▶ _Task directions_: In your copy, set down the entries exactly and exclude the pictures.

-=-=-=-=-

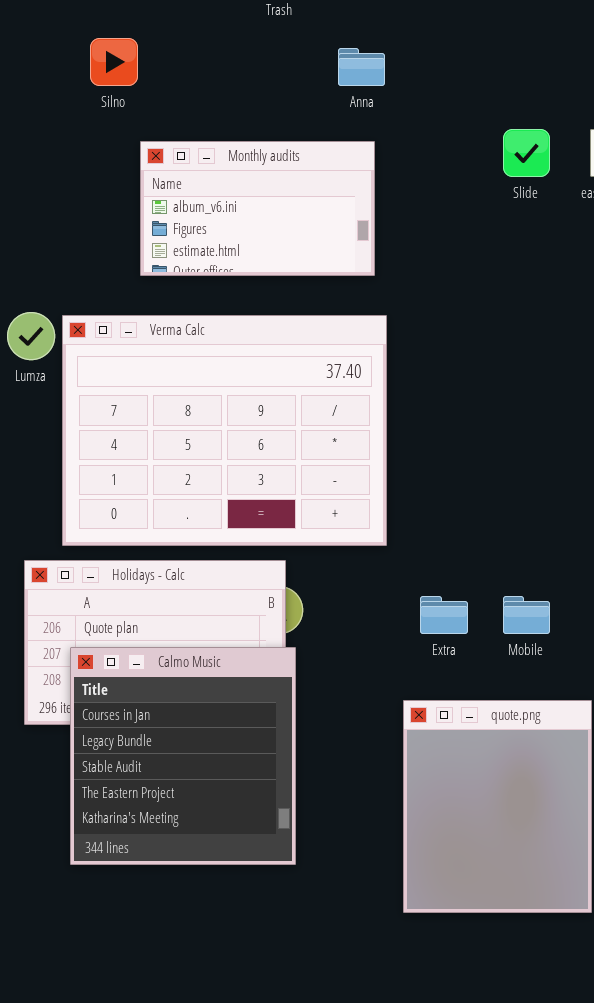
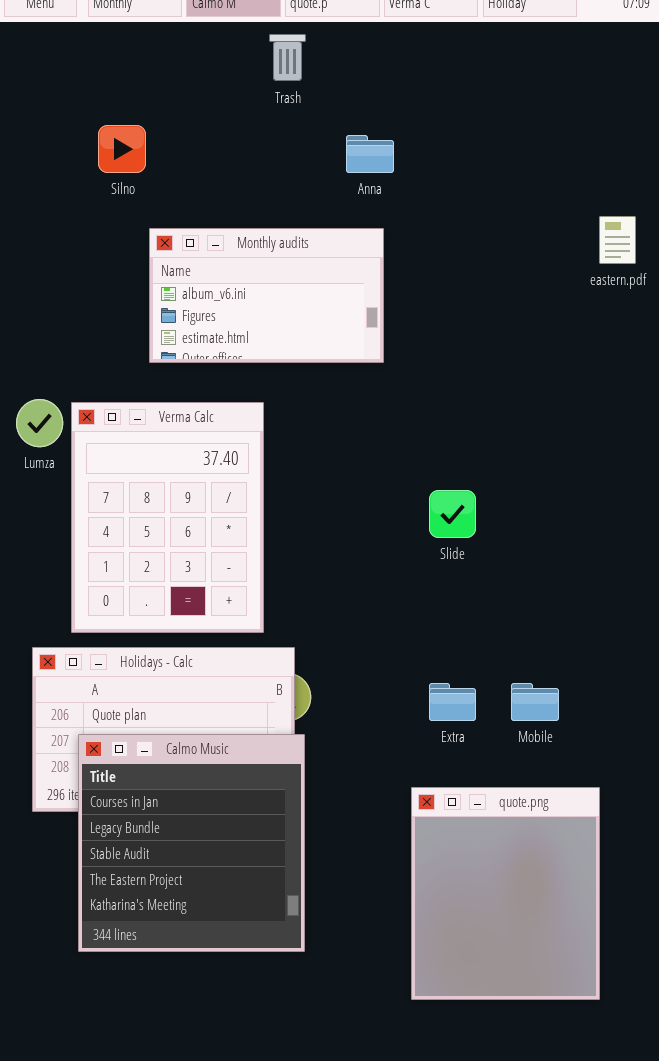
Slide: [503,129,550,177] -> [429,490,476,538], moved
Verma Calc: [62,315,387,546] -> [71,402,264,633], resized

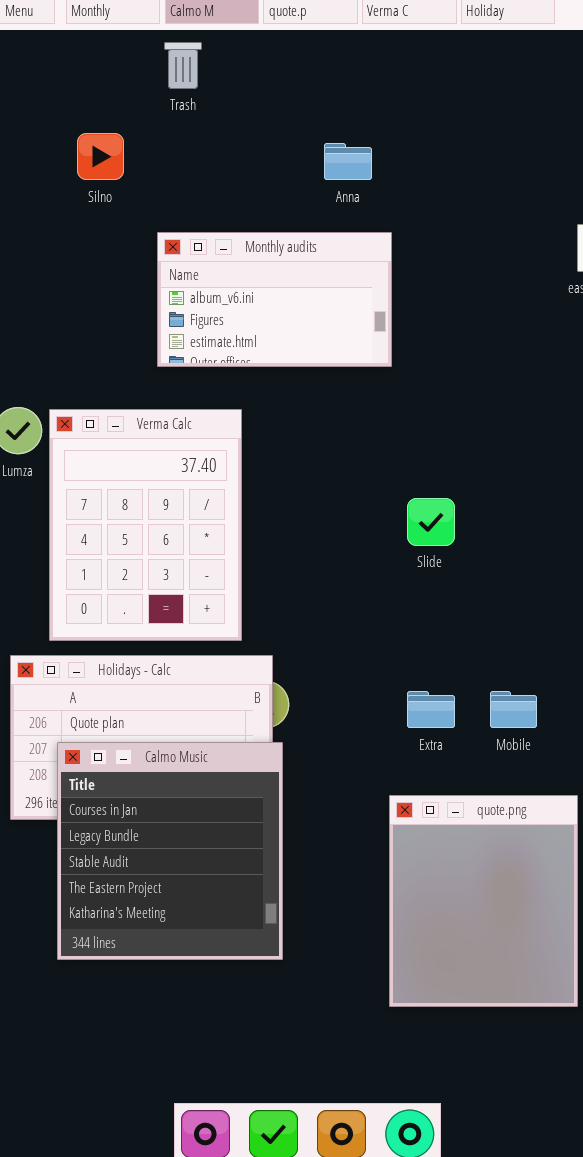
Trash: [269,34,306,81] -> [164,42,202,89], moved
Monthly audits: [149,228,384,363] -> [157,232,392,367], moved

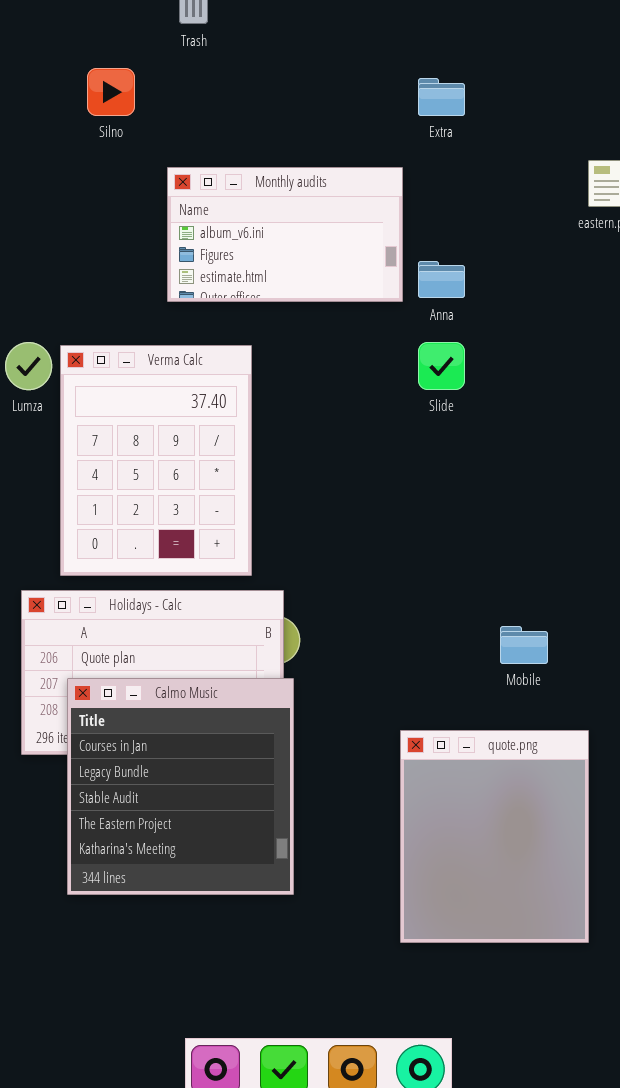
Anna: [324,143,372,180] -> [418,261,465,298], moved
Slide: [407,498,455,546] -> [418,342,465,390], moved
Extra: [407,691,455,728] -> [418,78,465,116], moved

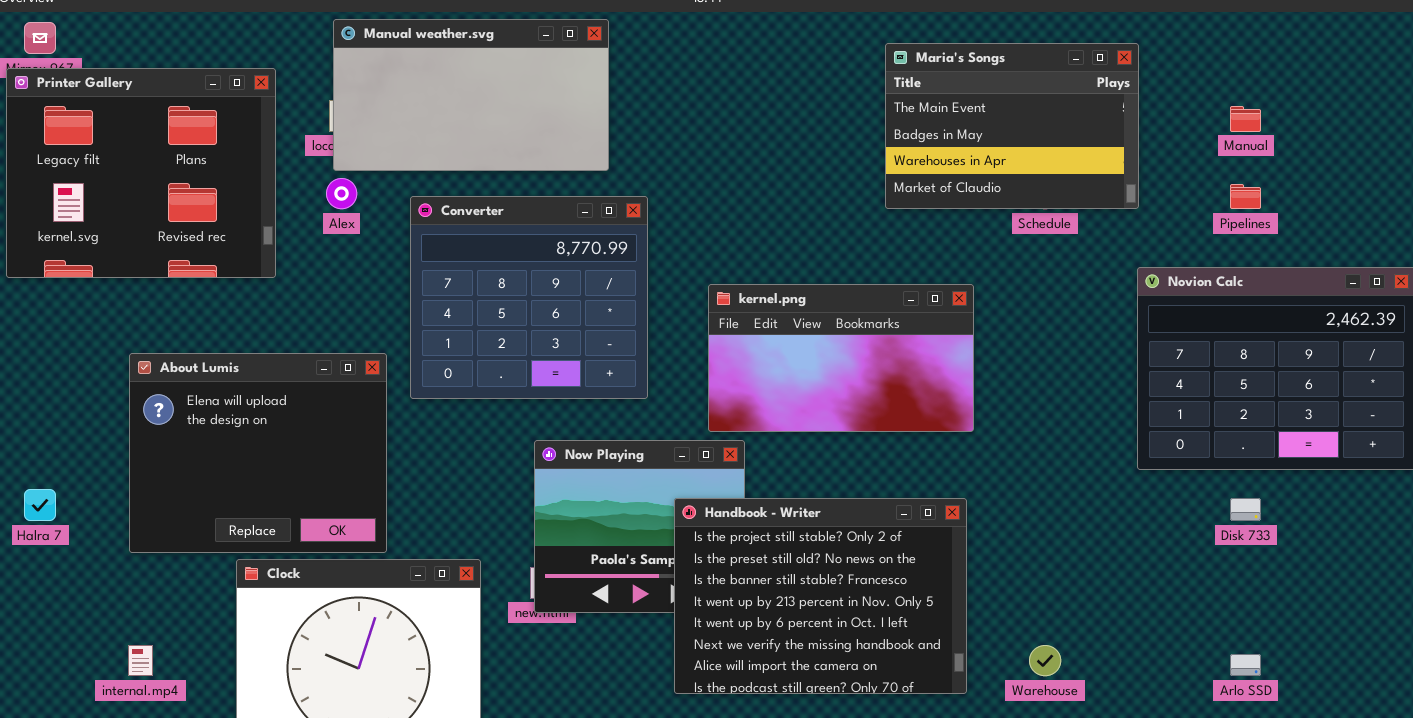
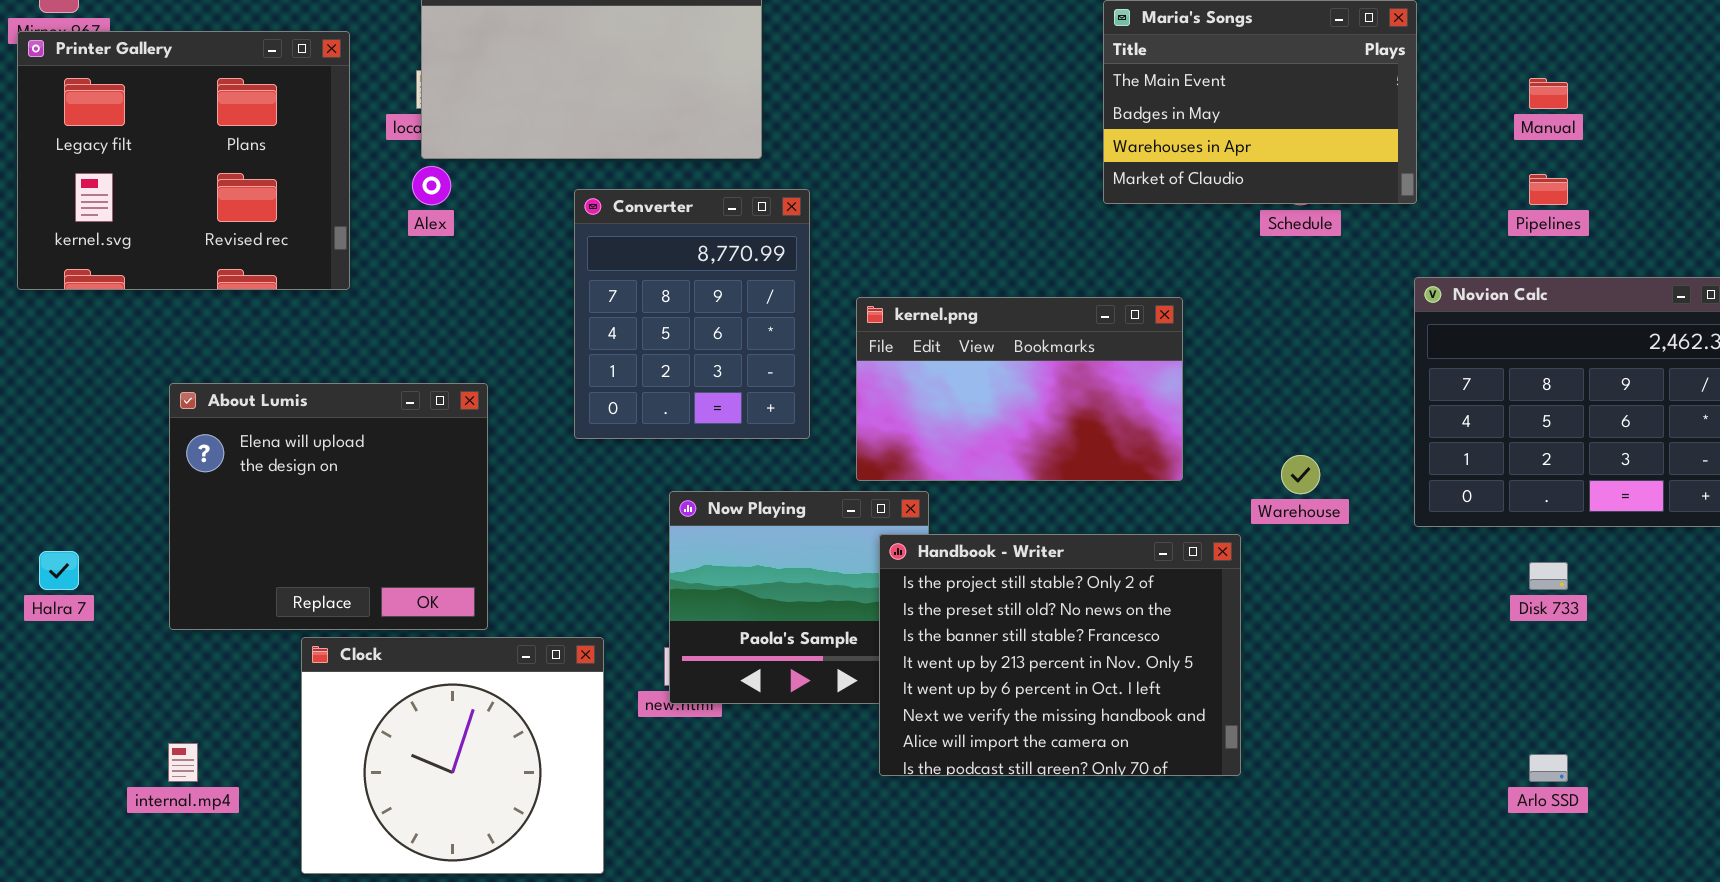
Converter: [410,196,648,399] -> [574,189,810,439], resized
kernel.png: [708,284,974,432] -> [856,297,1183,481], moved
Handbook - Writer: [674,498,967,694] -> [879,534,1241,776], moved
Warehouse: [1029,645,1061,676] -> [1281,455,1320,494], moved

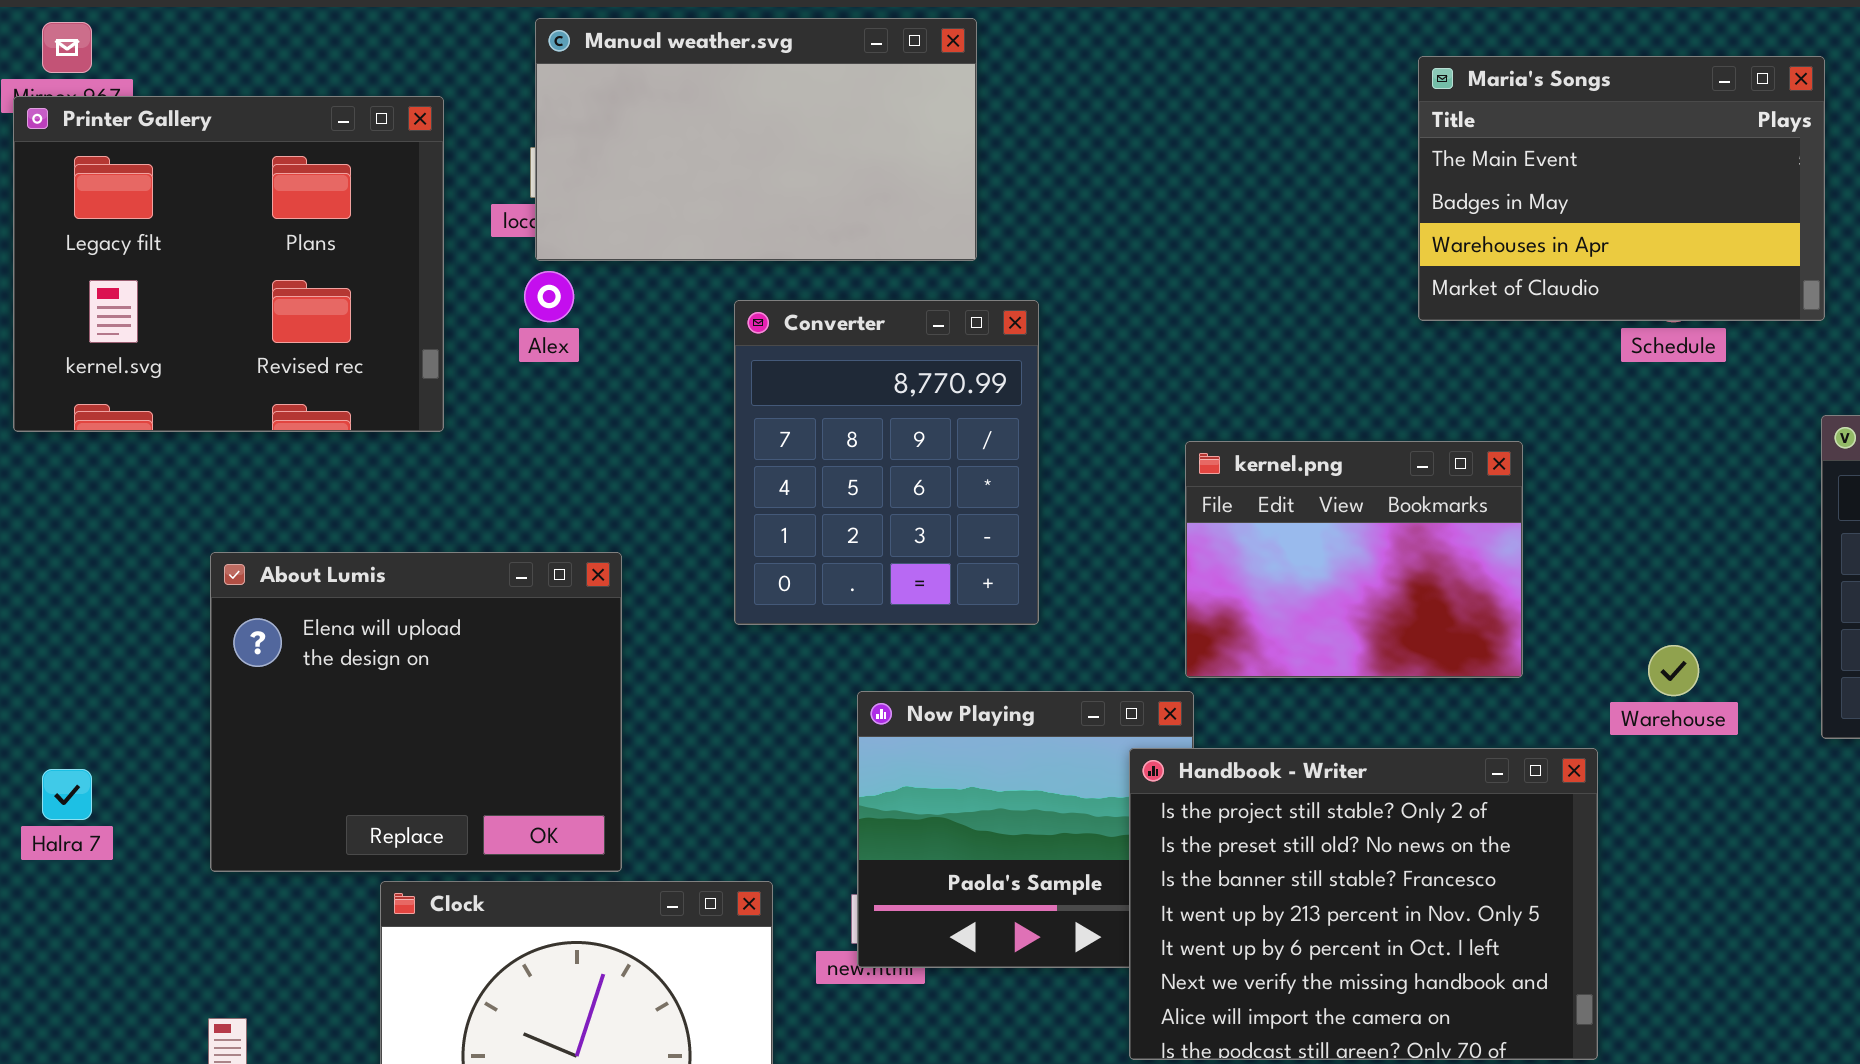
kernel.png: [856,297,1183,481] -> [1185,441,1523,678], resized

-=-=-=-=-

▶ _Your solution_:
Slide: [503,129,550,177] -> [429,490,476,538], moved
Verma Calc: [62,315,387,546] -> [71,402,264,633], resized

Trash: [269,34,306,81] -> [164,42,202,89], moved
Monthly audits: [149,228,384,363] -> [157,232,392,367], moved

Anna: [324,143,372,180] -> [418,261,465,298], moved
Slide: [407,498,455,546] -> [418,342,465,390], moved
Extra: [407,691,455,728] -> [418,78,465,116], moved

Converter: [410,196,648,399] -> [574,189,810,439], resized
kernel.png: [708,284,974,432] -> [856,297,1183,481], moved
Handbook - Writer: [674,498,967,694] -> [879,534,1241,776], moved
Warehouse: [1029,645,1061,676] -> [1281,455,1320,494], moved

kernel.png: [856,297,1183,481] -> [1185,441,1523,678], resized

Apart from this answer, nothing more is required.